EXERCISE DETAILS: Report each line of the records below that contains the string "kern" by copying that line in full.

>> START DATA LINES

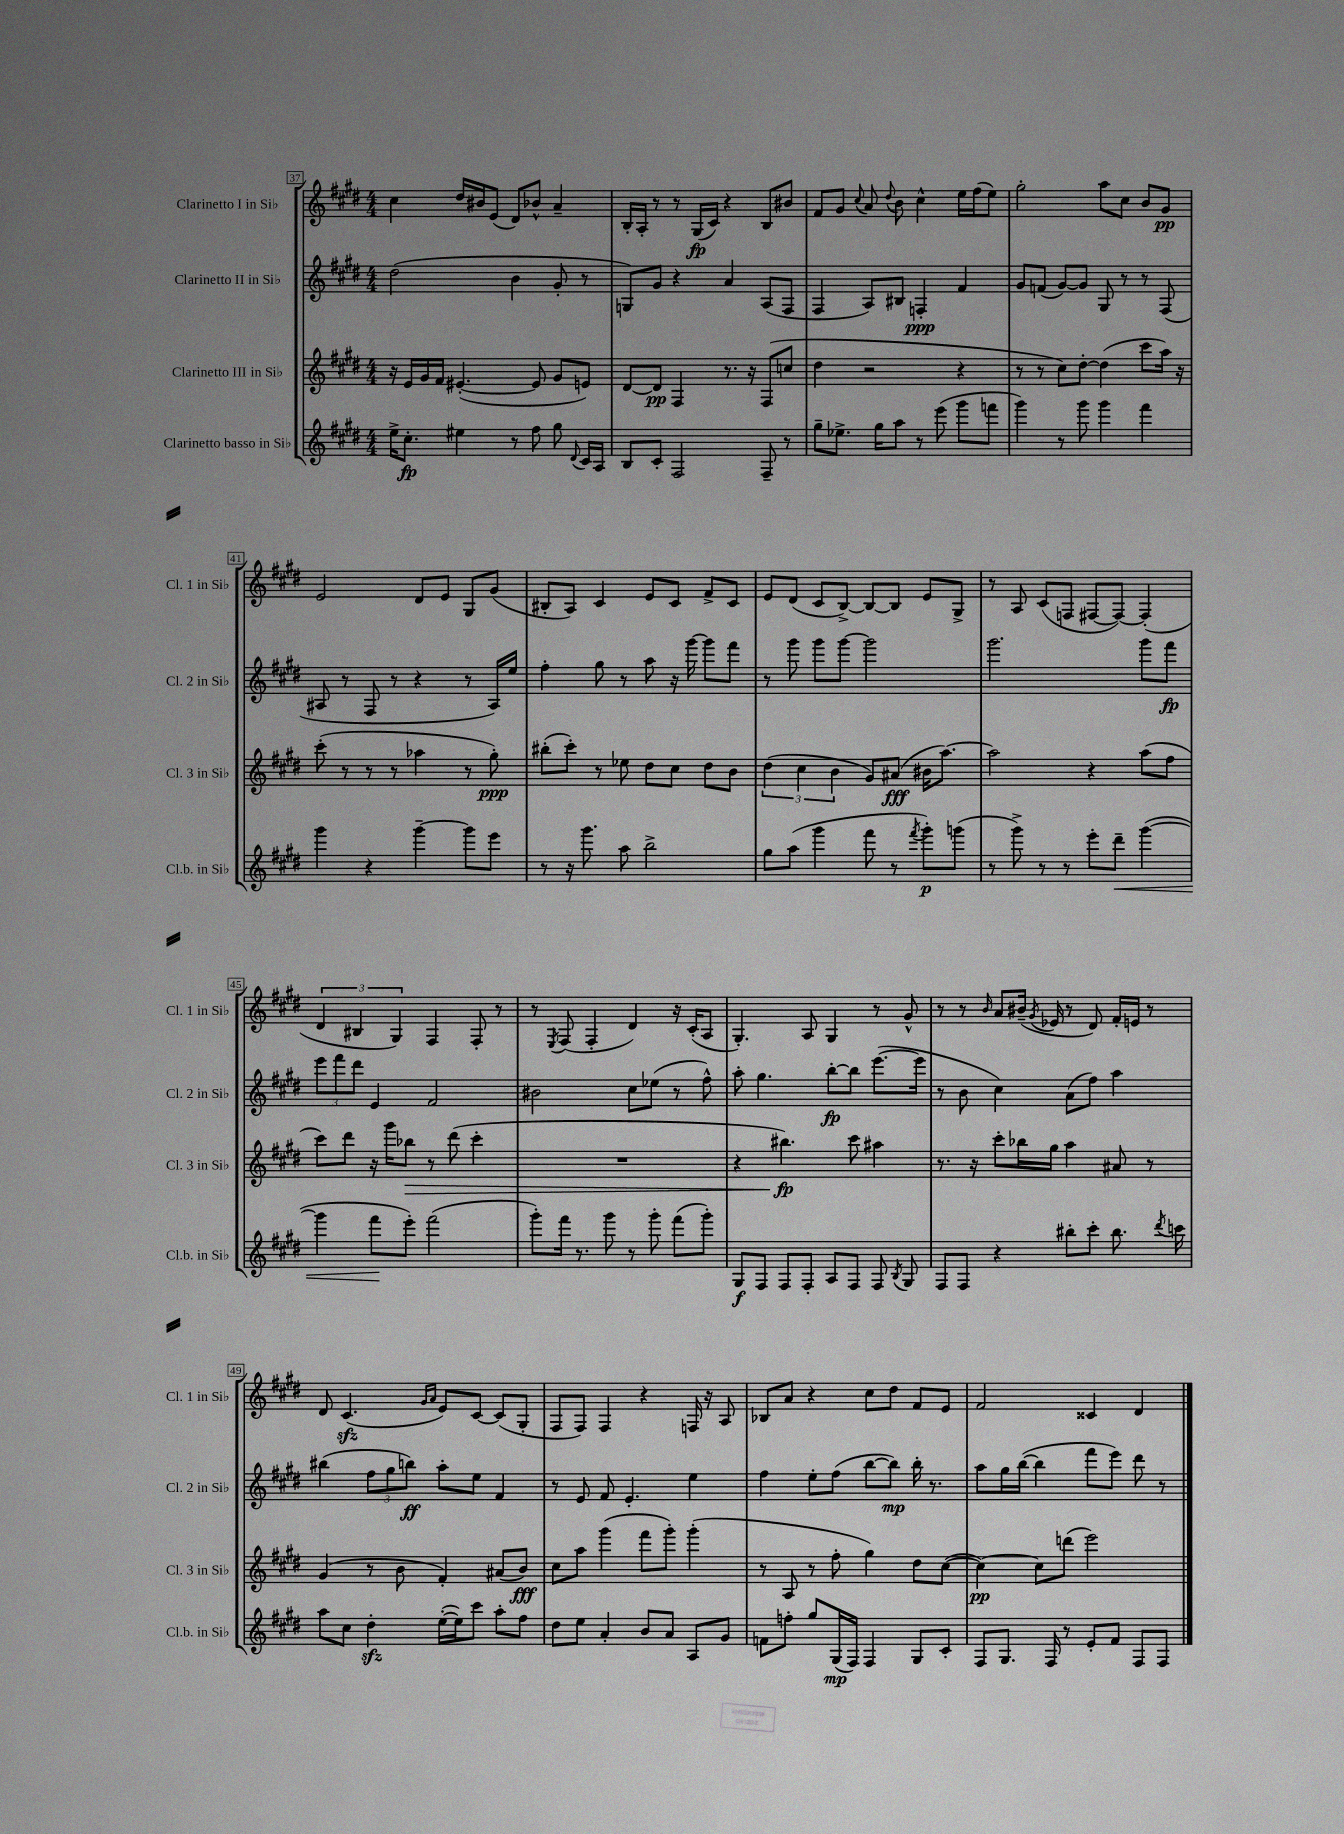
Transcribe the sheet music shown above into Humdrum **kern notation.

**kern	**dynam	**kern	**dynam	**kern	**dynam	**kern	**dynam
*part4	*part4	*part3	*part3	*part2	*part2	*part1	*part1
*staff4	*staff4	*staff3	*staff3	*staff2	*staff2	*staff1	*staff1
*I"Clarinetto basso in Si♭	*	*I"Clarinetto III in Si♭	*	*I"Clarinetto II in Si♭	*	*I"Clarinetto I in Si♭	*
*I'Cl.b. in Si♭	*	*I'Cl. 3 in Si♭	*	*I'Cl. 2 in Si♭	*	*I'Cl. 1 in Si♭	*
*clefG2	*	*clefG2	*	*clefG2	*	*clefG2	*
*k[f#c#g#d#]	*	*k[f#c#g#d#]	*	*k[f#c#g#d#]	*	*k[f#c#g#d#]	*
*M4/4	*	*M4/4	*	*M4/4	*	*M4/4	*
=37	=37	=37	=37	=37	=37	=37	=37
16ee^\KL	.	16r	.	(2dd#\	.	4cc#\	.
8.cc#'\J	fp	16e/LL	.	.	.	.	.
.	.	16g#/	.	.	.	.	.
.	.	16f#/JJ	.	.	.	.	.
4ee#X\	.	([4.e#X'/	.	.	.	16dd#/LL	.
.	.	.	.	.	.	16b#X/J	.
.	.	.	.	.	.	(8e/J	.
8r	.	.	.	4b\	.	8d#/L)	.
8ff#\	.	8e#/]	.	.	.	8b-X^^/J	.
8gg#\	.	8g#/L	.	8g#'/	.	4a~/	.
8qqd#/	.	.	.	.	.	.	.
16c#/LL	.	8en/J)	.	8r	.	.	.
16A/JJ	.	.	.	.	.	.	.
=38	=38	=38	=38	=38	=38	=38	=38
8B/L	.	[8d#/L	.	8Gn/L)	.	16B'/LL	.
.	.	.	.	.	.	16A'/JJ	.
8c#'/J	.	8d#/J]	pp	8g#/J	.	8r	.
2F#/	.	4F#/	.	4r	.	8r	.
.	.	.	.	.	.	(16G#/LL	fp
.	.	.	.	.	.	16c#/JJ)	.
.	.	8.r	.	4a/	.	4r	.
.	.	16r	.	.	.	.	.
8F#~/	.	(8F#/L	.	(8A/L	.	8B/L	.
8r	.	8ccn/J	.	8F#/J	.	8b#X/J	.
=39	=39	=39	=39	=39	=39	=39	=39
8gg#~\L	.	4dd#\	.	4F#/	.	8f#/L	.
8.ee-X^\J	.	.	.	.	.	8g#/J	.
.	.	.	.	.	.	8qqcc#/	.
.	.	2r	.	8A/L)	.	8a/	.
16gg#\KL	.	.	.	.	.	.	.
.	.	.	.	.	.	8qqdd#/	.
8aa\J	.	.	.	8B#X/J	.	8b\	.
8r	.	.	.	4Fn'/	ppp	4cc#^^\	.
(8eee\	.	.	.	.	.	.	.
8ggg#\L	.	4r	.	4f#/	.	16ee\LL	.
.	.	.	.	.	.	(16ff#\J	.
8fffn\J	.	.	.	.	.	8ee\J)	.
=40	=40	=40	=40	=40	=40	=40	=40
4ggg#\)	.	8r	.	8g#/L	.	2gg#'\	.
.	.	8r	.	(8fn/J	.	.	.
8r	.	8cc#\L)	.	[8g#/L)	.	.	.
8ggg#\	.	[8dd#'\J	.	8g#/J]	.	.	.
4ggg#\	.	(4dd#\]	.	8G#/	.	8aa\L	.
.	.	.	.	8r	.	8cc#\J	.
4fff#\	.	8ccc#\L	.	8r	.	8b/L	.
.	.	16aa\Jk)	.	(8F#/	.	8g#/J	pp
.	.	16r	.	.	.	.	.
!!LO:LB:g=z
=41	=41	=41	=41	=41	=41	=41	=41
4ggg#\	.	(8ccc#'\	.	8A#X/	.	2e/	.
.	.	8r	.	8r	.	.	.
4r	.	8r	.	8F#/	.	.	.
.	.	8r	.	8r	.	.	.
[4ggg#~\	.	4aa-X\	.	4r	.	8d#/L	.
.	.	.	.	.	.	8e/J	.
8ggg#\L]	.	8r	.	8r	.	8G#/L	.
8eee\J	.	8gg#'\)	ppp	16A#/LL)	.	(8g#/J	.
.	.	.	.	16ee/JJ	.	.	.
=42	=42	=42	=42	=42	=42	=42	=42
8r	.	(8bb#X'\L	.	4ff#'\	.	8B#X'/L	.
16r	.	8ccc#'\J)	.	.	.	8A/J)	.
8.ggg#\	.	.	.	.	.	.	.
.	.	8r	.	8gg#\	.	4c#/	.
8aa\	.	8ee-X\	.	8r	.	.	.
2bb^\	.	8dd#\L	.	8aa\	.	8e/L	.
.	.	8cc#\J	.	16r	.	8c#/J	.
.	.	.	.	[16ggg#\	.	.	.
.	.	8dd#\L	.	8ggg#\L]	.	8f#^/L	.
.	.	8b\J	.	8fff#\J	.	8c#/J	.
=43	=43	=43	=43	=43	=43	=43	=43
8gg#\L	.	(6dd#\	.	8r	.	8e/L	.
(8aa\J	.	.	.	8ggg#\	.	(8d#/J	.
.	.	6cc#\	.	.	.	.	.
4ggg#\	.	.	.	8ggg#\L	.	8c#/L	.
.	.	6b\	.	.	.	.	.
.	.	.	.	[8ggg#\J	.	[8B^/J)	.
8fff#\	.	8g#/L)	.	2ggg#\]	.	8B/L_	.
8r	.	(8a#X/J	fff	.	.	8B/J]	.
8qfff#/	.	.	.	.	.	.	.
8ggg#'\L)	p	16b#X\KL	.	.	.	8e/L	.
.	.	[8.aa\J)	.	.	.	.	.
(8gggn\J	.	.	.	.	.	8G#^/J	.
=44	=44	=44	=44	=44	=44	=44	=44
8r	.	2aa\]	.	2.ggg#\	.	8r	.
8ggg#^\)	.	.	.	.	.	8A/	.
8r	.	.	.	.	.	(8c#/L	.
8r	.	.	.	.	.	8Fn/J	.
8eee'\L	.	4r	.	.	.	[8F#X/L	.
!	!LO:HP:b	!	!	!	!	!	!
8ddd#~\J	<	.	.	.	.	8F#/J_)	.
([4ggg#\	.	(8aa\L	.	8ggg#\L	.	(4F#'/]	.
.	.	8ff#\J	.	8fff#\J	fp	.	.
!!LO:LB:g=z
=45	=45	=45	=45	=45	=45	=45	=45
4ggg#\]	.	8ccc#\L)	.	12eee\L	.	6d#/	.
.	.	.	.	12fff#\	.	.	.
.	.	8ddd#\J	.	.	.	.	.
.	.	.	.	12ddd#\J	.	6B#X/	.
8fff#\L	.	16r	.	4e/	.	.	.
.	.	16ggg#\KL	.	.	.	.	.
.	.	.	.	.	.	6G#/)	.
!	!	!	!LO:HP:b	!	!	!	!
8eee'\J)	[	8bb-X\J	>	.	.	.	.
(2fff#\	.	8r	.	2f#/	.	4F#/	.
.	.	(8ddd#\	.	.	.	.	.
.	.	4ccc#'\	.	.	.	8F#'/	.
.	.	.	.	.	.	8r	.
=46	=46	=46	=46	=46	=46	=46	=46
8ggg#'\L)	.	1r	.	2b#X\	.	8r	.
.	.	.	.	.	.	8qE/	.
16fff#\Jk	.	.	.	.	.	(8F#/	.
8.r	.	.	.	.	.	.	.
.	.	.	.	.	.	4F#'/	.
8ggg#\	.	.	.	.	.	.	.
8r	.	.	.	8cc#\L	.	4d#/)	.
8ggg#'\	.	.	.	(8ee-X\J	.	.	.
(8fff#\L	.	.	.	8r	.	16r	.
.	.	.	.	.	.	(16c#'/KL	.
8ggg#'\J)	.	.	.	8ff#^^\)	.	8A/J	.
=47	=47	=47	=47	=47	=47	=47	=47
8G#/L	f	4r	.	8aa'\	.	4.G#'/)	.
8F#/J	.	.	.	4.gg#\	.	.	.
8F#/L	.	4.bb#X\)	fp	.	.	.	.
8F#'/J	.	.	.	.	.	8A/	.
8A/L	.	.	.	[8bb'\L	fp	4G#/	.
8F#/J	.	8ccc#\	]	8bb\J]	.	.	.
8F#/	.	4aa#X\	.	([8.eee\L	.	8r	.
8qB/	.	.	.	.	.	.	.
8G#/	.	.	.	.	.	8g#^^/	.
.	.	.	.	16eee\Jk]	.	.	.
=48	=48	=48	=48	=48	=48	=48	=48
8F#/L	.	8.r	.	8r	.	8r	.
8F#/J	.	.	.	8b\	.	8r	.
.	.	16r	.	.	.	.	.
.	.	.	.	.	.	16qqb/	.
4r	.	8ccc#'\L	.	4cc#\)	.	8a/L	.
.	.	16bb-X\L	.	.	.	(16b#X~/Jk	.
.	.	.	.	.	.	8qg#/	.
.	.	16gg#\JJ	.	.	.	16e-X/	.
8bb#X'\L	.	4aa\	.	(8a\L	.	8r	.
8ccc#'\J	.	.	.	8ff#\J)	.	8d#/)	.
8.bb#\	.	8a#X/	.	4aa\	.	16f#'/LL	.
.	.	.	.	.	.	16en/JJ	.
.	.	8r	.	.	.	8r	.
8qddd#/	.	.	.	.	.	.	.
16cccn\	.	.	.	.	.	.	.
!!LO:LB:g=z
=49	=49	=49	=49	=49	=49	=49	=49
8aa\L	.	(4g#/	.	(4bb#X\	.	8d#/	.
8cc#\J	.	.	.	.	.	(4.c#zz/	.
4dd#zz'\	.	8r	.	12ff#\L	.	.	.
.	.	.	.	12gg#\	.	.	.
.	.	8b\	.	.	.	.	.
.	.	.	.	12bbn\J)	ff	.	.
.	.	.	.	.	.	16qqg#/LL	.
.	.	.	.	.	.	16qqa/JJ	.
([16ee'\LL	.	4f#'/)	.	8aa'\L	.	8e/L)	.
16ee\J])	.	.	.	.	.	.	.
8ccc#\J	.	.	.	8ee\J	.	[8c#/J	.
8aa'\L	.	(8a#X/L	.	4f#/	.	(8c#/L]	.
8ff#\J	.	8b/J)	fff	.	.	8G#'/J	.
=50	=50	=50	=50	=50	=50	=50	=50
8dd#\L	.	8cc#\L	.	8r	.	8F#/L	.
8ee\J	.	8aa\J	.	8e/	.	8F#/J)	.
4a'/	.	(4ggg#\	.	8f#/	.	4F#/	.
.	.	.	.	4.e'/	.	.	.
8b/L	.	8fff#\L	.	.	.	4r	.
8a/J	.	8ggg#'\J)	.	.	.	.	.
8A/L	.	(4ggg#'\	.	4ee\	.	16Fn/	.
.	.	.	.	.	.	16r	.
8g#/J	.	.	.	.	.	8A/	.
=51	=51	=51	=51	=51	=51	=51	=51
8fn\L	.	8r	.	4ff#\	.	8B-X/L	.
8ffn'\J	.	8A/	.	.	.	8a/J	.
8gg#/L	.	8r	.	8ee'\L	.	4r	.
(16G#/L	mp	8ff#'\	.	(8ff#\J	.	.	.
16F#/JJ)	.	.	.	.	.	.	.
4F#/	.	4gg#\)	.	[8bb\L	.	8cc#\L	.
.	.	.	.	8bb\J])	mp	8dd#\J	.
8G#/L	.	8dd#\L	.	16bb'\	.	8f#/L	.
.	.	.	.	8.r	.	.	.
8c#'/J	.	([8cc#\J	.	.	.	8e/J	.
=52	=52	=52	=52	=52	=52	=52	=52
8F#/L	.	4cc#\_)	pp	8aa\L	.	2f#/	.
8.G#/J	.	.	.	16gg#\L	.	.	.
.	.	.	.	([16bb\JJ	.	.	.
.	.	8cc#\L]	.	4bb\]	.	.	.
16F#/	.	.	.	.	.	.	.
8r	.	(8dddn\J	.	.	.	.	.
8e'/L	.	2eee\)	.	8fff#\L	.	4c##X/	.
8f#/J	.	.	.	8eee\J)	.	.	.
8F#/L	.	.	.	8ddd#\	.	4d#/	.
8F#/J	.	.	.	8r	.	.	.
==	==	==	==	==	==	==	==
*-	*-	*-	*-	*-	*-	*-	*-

>> END DATA LINES

WRITTEN RESPONSE:
Transcribe the sheet music shown above into Humdrum **kern notation.
**kern	**dynam	**kern	**dynam	**kern	**dynam	**kern	**dynam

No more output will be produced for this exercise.